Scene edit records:
....

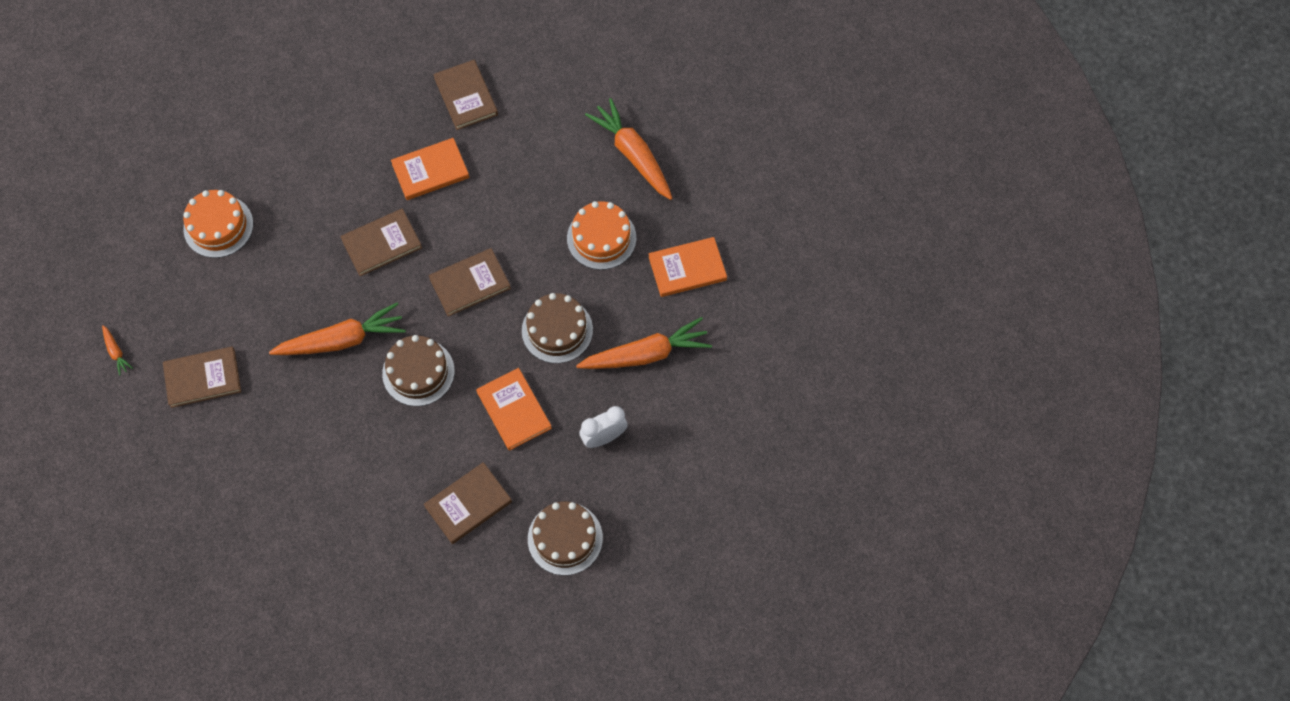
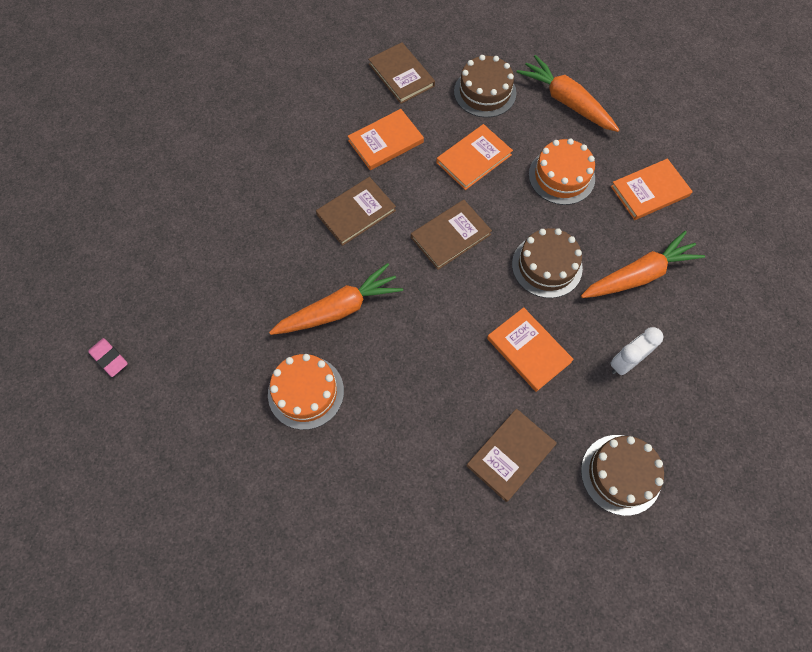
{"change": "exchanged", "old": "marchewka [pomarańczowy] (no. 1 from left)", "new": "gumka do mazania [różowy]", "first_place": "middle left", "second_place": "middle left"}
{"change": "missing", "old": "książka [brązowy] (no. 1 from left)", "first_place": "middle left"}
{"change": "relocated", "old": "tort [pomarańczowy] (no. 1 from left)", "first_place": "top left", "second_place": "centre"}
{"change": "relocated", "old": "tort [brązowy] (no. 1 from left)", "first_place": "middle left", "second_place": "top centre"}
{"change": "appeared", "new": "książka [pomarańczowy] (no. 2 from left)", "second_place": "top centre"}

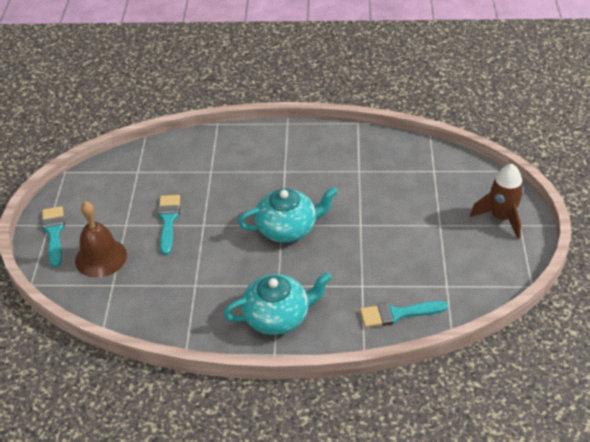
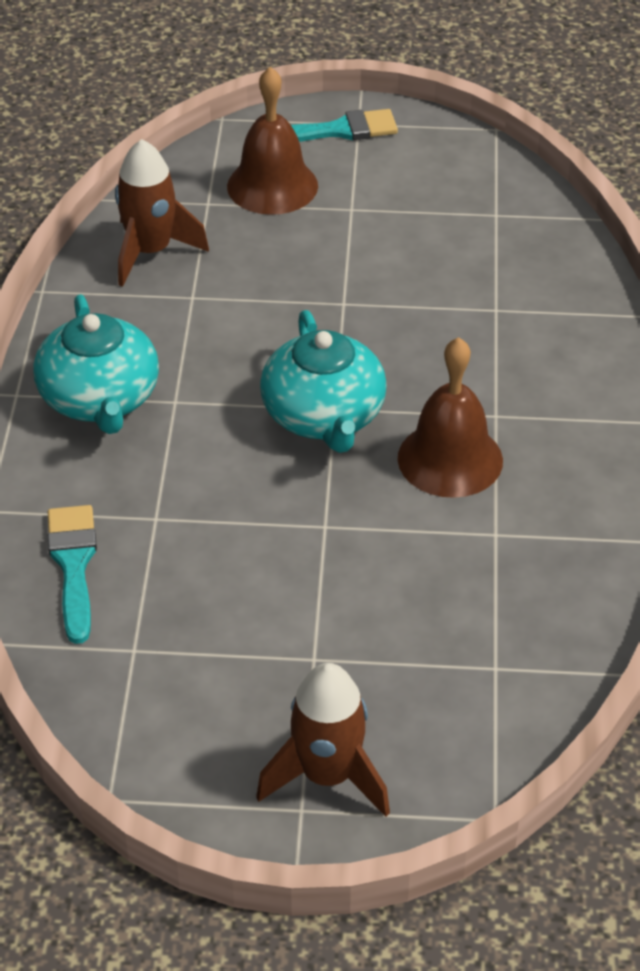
{"change": "missing", "old": "pędzel [turkusowy] (no. 2 from left)", "first_place": "middle left"}
{"change": "appeared", "new": "rakieta [brązowy] (no. 1 from left)", "second_place": "top left"}
{"change": "appeared", "new": "dzwonek [brązowy] (no. 2 from left)", "second_place": "middle right"}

....

_Task brief_. Provide the count of lines holding the word "appeared" in these entries, and no other words.

_Exercise solution_. 3